━━━ Entries shown
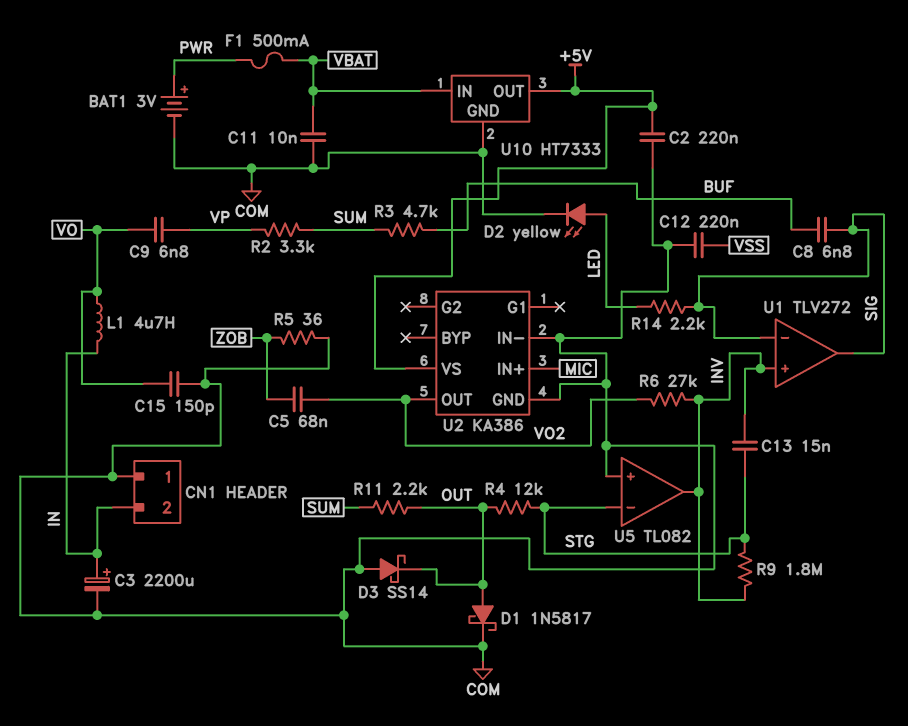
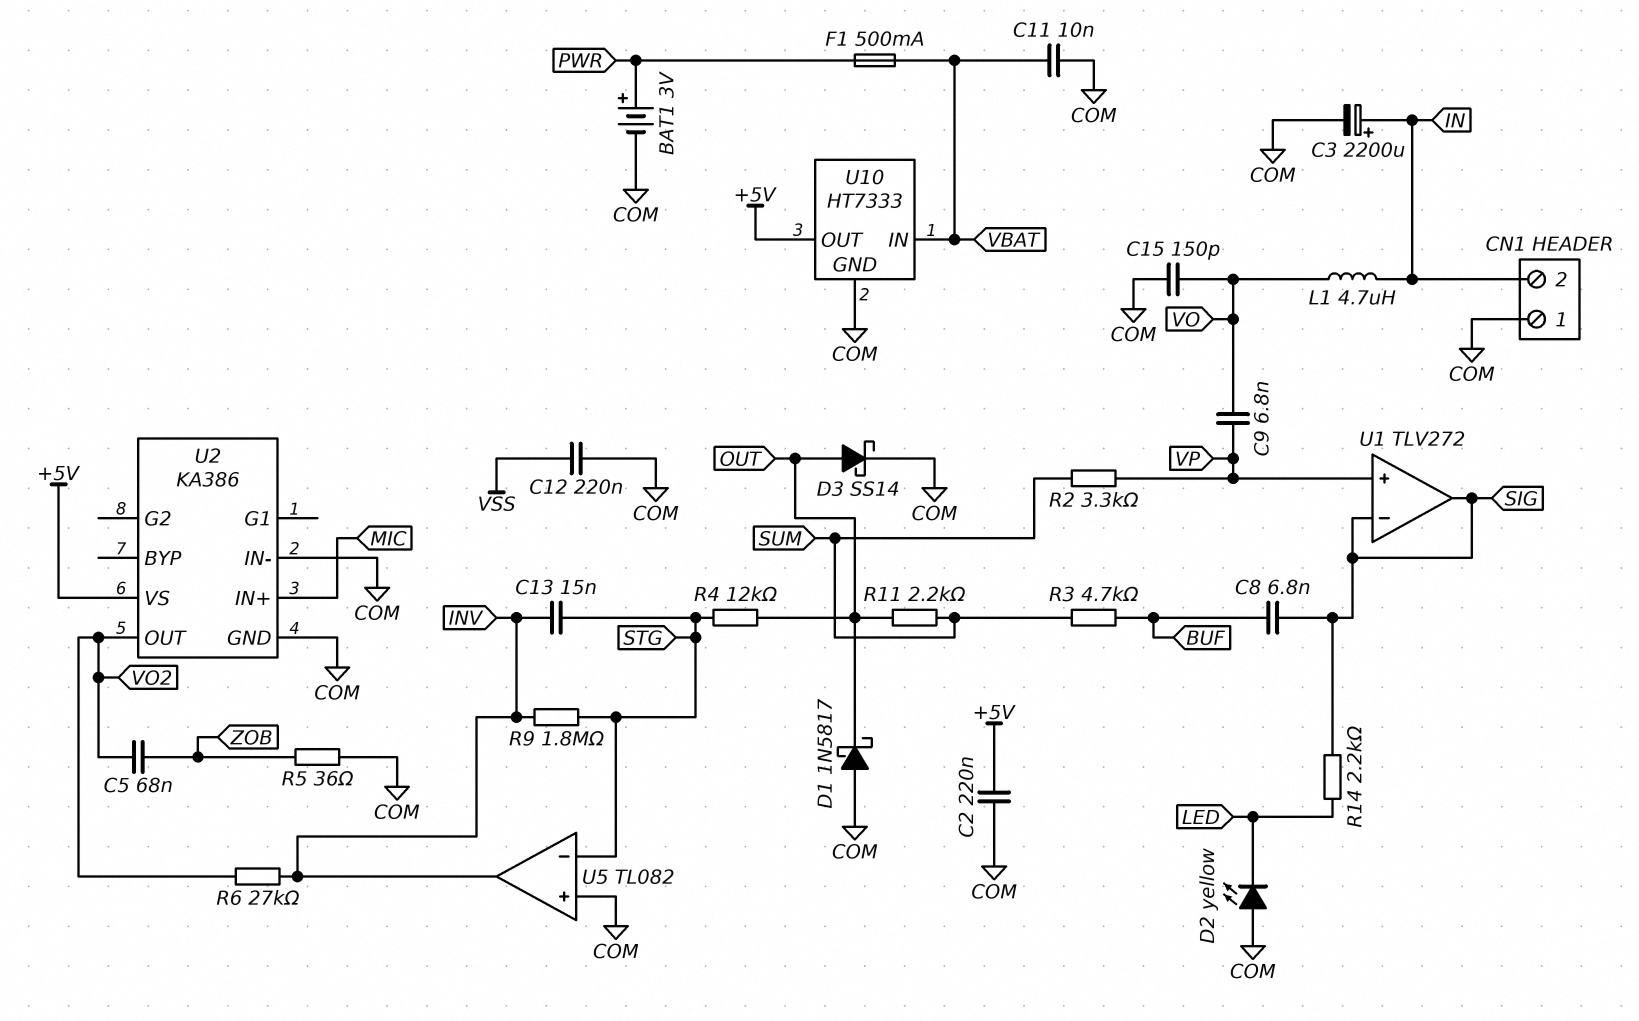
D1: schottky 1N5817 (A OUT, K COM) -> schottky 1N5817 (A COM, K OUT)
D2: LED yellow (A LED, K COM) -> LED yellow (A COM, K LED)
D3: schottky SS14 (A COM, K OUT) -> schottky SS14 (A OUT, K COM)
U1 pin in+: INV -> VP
━━━━━━
━━━ Entries shown
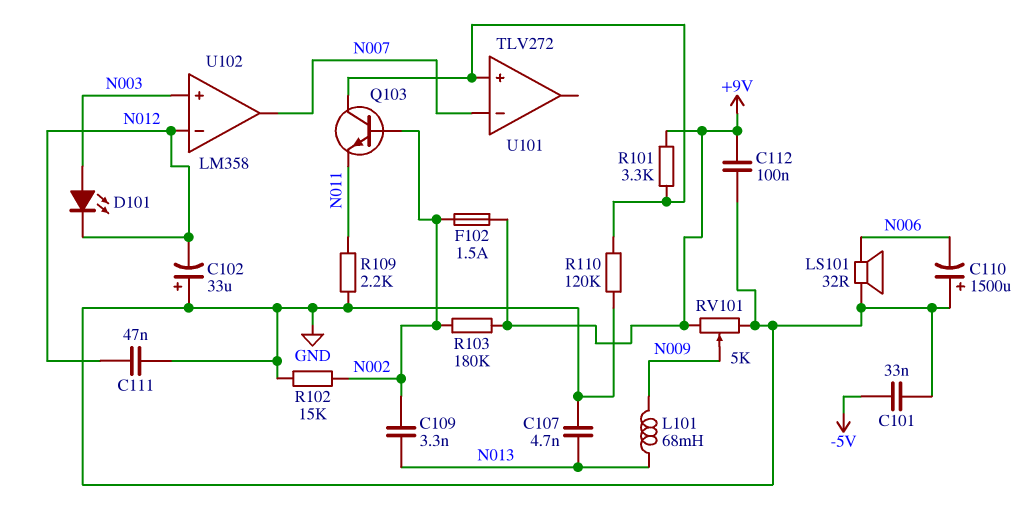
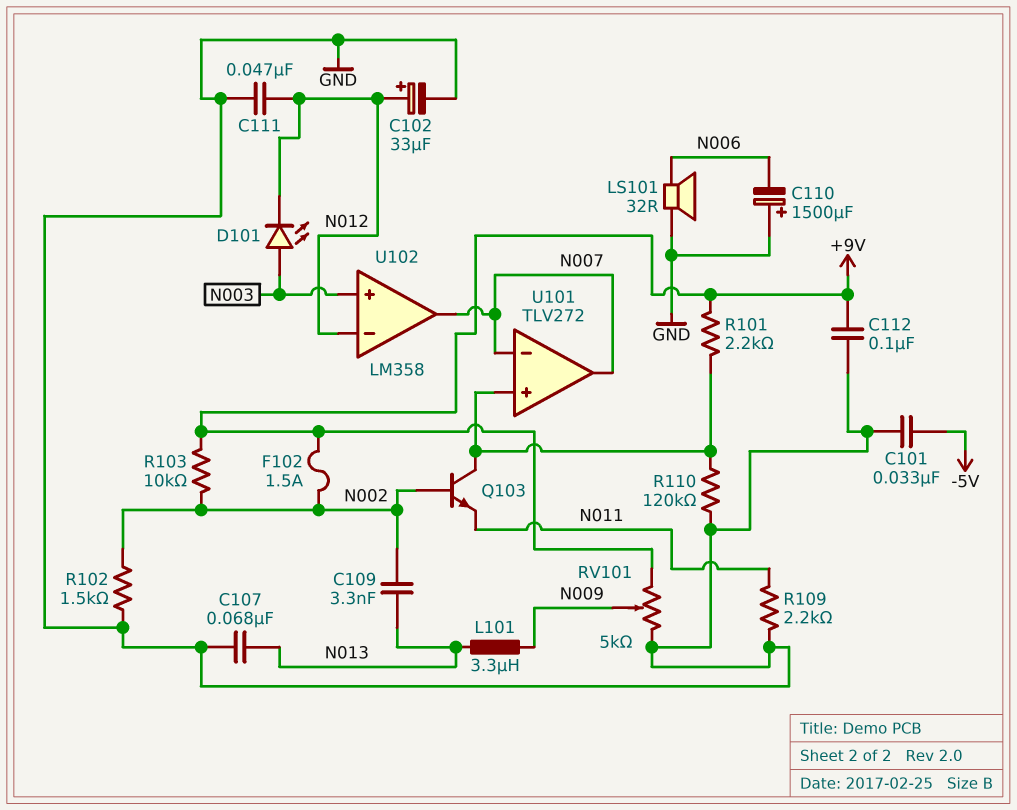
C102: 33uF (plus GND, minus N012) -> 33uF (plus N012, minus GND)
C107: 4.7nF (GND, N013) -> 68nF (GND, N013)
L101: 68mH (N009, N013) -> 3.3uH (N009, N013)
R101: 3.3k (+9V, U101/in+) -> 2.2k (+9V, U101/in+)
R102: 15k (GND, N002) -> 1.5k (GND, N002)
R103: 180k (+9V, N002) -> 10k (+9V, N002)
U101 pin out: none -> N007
━━━━━━
Task prompt: What are the lines, exactly as written above, from the line with "D1: schottky 1N5817" to the line with "U1 pin in+: INV -> VP", both included? Output only those.

Result:
D1: schottky 1N5817 (A OUT, K COM) -> schottky 1N5817 (A COM, K OUT)
D2: LED yellow (A LED, K COM) -> LED yellow (A COM, K LED)
D3: schottky SS14 (A COM, K OUT) -> schottky SS14 (A OUT, K COM)
U1 pin in+: INV -> VP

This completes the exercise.